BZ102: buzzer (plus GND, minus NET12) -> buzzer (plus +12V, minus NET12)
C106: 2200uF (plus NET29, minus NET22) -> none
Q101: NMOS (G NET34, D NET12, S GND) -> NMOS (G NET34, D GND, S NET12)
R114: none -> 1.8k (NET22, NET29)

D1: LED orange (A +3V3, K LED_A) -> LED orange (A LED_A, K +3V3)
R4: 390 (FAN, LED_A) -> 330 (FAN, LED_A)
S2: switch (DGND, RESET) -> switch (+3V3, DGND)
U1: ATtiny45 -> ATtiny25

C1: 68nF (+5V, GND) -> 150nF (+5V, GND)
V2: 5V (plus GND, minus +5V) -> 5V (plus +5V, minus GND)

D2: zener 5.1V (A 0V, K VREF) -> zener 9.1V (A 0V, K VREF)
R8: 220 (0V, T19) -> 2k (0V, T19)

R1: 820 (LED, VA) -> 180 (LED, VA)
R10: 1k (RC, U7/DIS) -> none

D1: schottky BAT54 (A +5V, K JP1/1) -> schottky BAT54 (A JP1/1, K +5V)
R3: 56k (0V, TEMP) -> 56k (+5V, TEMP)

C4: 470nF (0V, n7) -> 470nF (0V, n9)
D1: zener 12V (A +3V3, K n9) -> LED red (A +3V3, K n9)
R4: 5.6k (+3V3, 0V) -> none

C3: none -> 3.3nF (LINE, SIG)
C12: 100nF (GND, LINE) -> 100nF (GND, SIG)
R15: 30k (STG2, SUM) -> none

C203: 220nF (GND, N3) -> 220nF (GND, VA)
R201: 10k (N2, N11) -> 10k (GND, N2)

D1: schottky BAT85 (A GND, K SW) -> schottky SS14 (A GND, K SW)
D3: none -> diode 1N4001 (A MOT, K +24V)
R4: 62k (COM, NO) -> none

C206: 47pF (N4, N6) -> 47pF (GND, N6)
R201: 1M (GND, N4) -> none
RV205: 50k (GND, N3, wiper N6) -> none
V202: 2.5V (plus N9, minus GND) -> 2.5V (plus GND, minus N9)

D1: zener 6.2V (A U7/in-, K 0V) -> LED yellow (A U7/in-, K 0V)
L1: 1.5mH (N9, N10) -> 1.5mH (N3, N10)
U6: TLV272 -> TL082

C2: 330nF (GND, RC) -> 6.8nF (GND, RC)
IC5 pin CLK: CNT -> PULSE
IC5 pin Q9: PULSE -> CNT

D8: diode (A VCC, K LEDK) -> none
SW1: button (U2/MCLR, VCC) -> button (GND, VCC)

• • •

Reproduce, character for character, only the lines of the preceding data that start at the line with "R8: 220 (0V, T19) -> 2k (0V, T19)" and end at the line with "C4: 470nF (0V, n7) -> 470nF (0V, n9)", both included.

• [OUTPUT]
R8: 220 (0V, T19) -> 2k (0V, T19)

R1: 820 (LED, VA) -> 180 (LED, VA)
R10: 1k (RC, U7/DIS) -> none

D1: schottky BAT54 (A +5V, K JP1/1) -> schottky BAT54 (A JP1/1, K +5V)
R3: 56k (0V, TEMP) -> 56k (+5V, TEMP)

C4: 470nF (0V, n7) -> 470nF (0V, n9)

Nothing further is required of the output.